*** Opening of DATA BELOW ***
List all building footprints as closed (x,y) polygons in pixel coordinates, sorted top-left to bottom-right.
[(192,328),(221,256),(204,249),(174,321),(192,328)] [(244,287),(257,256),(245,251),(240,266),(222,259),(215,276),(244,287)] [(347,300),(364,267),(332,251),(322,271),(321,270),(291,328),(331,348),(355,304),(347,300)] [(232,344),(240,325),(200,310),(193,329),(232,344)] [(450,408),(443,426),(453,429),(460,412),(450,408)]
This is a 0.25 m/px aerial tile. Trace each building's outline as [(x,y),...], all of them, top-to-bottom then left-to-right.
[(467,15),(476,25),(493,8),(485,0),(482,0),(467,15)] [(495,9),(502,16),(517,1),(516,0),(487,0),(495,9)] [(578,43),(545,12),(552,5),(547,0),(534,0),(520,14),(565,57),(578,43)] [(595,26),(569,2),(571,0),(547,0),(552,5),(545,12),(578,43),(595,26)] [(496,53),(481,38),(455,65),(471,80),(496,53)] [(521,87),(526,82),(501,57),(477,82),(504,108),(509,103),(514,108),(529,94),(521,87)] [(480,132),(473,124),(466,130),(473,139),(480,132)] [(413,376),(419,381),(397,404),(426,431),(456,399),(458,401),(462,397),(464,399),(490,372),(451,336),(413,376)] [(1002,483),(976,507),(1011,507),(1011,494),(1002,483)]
*** Close of DATA BELOW ***
_WHAT YOU SHOULD DO_. Would you print each line of the material exactly?

_RESULT_.
List all building footprints as closed (x,y) polygons in pixel coordinates, sorted top-left to bottom-right.
[(192,328),(221,256),(204,249),(174,321),(192,328)] [(244,287),(257,256),(245,251),(240,266),(222,259),(215,276),(244,287)] [(347,300),(364,267),(332,251),(322,271),(321,270),(291,328),(331,348),(355,304),(347,300)] [(232,344),(240,325),(200,310),(193,329),(232,344)] [(450,408),(443,426),(453,429),(460,412),(450,408)]
This is a 0.25 m/px aerial tile. Trace each building's outline as [(x,y),...], all of them, top-to-bottom then left-to-right.
[(467,15),(476,25),(493,8),(485,0),(482,0),(467,15)] [(495,9),(502,16),(517,1),(516,0),(487,0),(495,9)] [(578,43),(545,12),(552,5),(547,0),(534,0),(520,14),(565,57),(578,43)] [(595,26),(569,2),(571,0),(547,0),(552,5),(545,12),(578,43),(595,26)] [(496,53),(481,38),(455,65),(471,80),(496,53)] [(521,87),(526,82),(501,57),(477,82),(504,108),(509,103),(514,108),(529,94),(521,87)] [(480,132),(473,124),(466,130),(473,139),(480,132)] [(413,376),(419,381),(397,404),(426,431),(456,399),(458,401),(462,397),(464,399),(490,372),(451,336),(413,376)] [(1002,483),(976,507),(1011,507),(1011,494),(1002,483)]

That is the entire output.